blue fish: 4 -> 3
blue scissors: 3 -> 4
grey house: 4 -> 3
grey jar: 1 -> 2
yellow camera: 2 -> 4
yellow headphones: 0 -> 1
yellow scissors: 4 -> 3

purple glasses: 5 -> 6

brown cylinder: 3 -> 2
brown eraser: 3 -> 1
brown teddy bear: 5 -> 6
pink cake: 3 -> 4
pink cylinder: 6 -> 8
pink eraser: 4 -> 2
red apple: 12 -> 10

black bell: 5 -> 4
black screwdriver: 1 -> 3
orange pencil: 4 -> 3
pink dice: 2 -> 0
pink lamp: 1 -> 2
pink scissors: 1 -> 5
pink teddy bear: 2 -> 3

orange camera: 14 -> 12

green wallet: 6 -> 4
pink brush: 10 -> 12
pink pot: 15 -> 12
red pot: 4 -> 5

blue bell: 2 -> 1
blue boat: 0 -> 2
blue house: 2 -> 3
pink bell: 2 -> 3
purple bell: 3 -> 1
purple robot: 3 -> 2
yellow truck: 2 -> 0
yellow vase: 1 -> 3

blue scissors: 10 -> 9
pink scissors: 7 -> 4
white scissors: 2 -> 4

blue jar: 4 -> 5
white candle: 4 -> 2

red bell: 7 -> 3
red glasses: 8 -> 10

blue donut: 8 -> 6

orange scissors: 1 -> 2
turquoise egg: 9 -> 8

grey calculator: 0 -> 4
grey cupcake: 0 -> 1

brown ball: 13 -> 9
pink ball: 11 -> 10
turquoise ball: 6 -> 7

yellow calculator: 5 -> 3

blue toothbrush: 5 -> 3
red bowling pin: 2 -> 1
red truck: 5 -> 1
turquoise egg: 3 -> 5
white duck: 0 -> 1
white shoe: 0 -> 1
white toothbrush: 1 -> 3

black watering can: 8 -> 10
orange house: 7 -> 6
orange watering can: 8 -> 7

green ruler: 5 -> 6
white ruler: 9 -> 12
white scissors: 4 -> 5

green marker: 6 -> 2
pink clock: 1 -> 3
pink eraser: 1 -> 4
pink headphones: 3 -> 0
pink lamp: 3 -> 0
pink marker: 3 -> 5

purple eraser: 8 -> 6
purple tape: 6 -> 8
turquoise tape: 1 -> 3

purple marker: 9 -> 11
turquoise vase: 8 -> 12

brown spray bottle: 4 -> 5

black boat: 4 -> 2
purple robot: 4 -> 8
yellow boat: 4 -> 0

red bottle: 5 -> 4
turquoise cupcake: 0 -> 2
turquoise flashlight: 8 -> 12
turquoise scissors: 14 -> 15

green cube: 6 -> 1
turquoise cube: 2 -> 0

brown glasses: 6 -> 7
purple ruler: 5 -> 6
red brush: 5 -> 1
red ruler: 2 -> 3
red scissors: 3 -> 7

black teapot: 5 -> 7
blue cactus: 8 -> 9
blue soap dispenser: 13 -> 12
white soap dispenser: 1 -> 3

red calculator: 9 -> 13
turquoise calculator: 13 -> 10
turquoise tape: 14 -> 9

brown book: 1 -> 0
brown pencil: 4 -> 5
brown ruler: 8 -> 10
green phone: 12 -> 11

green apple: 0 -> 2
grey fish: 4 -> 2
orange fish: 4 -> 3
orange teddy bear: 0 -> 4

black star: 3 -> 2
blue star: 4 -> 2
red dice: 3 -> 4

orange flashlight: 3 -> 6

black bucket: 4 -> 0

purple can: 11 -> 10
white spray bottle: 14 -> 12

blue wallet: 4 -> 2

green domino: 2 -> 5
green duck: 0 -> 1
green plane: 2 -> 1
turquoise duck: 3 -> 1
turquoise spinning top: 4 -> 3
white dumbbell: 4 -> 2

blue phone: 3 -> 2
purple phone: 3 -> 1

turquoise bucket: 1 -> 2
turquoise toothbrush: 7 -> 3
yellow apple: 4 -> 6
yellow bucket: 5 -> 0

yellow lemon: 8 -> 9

• _Task description_:
From the very first line of the records down to the line with "pink eraser: 4 -> 2", please write out each line exactly, including both ends and no other lines.

• _Response_:
blue fish: 4 -> 3
blue scissors: 3 -> 4
grey house: 4 -> 3
grey jar: 1 -> 2
yellow camera: 2 -> 4
yellow headphones: 0 -> 1
yellow scissors: 4 -> 3

purple glasses: 5 -> 6

brown cylinder: 3 -> 2
brown eraser: 3 -> 1
brown teddy bear: 5 -> 6
pink cake: 3 -> 4
pink cylinder: 6 -> 8
pink eraser: 4 -> 2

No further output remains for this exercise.